====== TASK MATERIAL ======
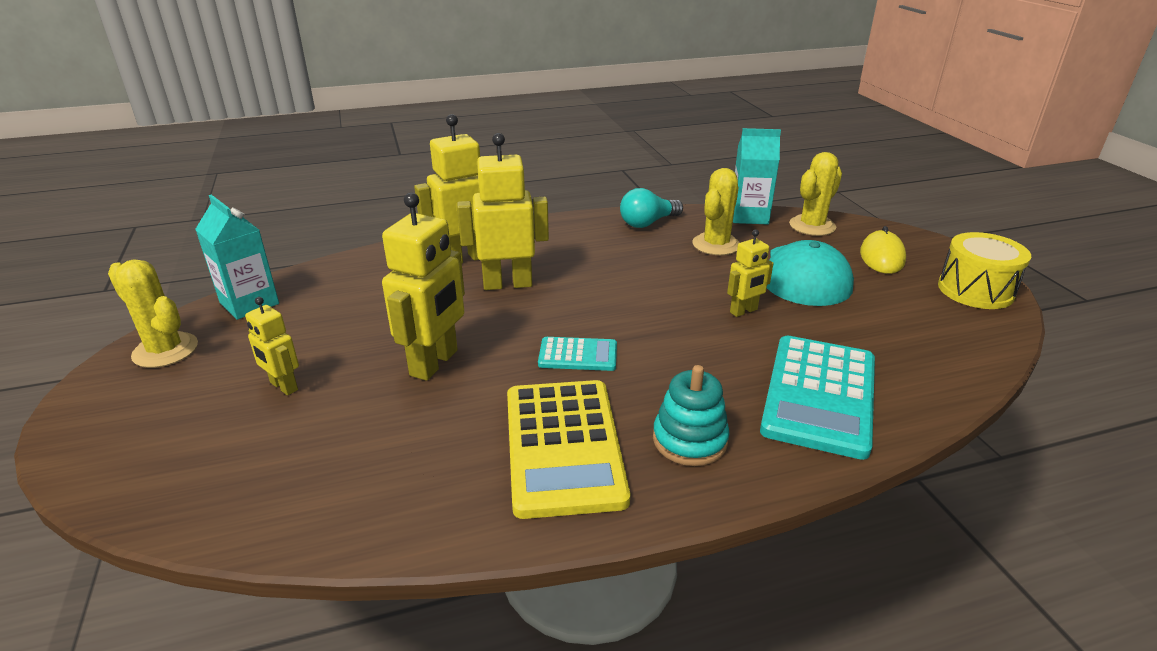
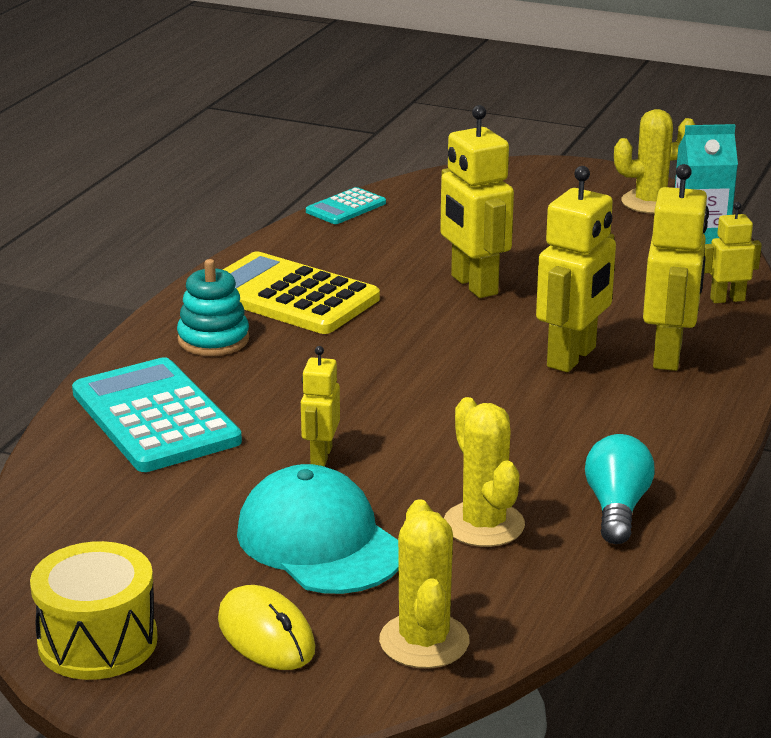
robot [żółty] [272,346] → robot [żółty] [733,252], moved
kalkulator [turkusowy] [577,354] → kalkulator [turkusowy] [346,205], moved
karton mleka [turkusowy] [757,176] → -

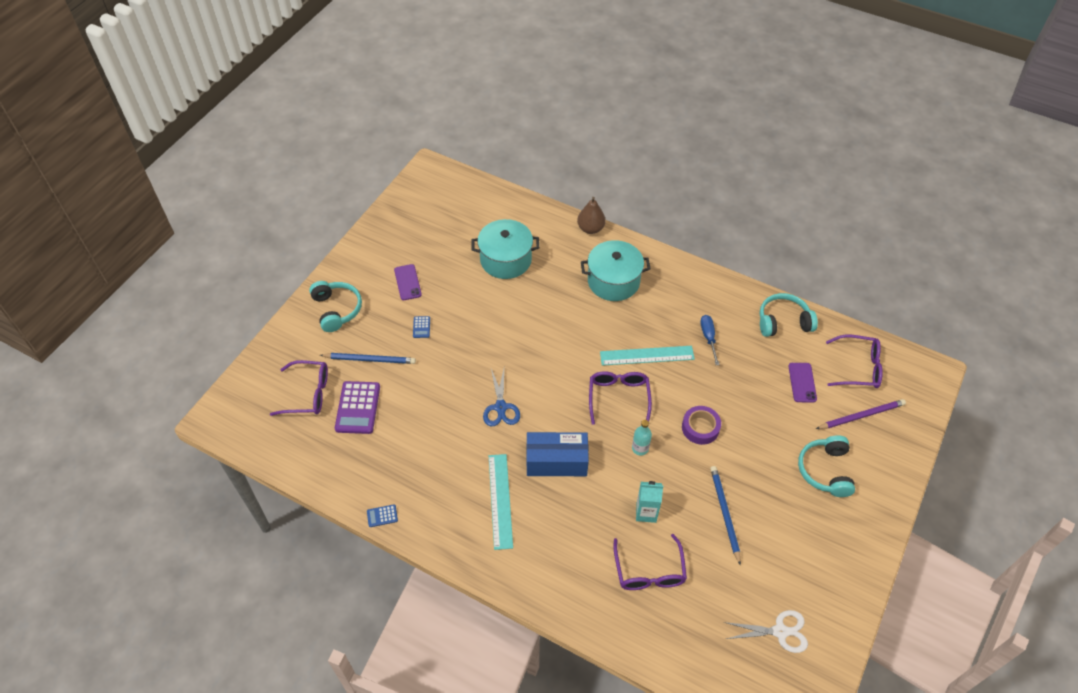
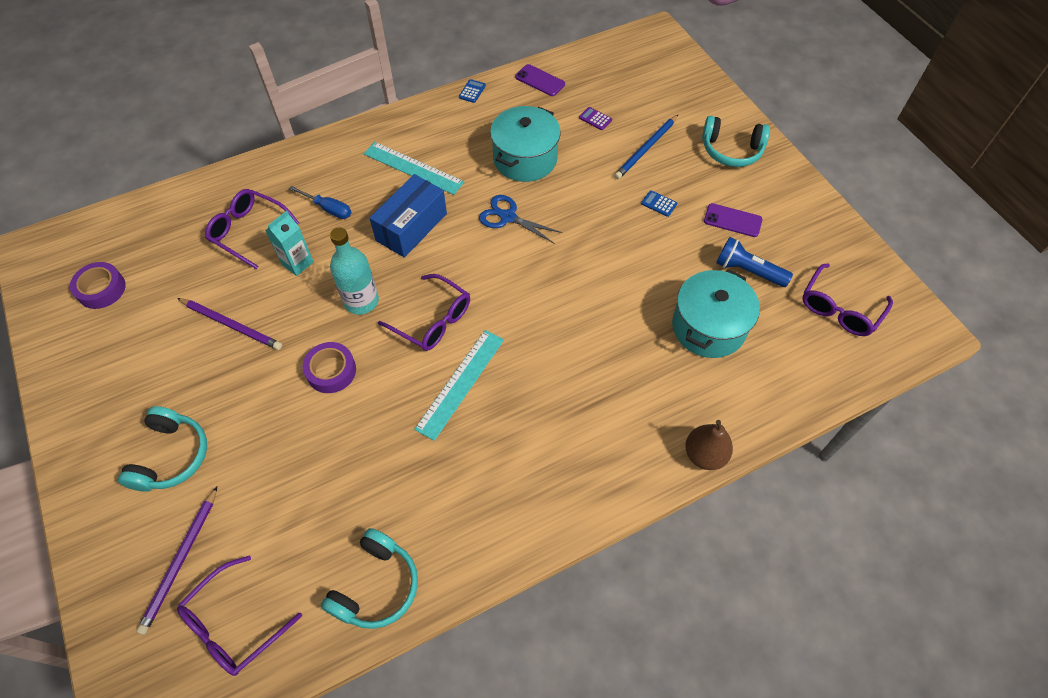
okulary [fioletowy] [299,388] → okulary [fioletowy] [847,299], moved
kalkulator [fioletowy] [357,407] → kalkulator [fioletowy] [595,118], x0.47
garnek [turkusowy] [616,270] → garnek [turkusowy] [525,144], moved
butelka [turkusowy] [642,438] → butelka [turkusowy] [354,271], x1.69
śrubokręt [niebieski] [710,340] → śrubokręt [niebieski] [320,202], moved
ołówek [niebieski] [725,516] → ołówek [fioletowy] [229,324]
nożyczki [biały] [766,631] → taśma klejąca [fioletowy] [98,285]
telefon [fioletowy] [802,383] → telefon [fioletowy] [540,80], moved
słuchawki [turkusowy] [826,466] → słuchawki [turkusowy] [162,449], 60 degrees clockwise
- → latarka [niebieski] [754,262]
======
**WHAT THE TASK ASKS**: Once the pictures are set aside, give every line above again without alteration.

**RESULT**:
robot [żółty] [272,346] → robot [żółty] [733,252], moved
kalkulator [turkusowy] [577,354] → kalkulator [turkusowy] [346,205], moved
karton mleka [turkusowy] [757,176] → -

okulary [fioletowy] [299,388] → okulary [fioletowy] [847,299], moved
kalkulator [fioletowy] [357,407] → kalkulator [fioletowy] [595,118], x0.47
garnek [turkusowy] [616,270] → garnek [turkusowy] [525,144], moved
butelka [turkusowy] [642,438] → butelka [turkusowy] [354,271], x1.69
śrubokręt [niebieski] [710,340] → śrubokręt [niebieski] [320,202], moved
ołówek [niebieski] [725,516] → ołówek [fioletowy] [229,324]
nożyczki [biały] [766,631] → taśma klejąca [fioletowy] [98,285]
telefon [fioletowy] [802,383] → telefon [fioletowy] [540,80], moved
słuchawki [turkusowy] [826,466] → słuchawki [turkusowy] [162,449], 60 degrees clockwise
- → latarka [niebieski] [754,262]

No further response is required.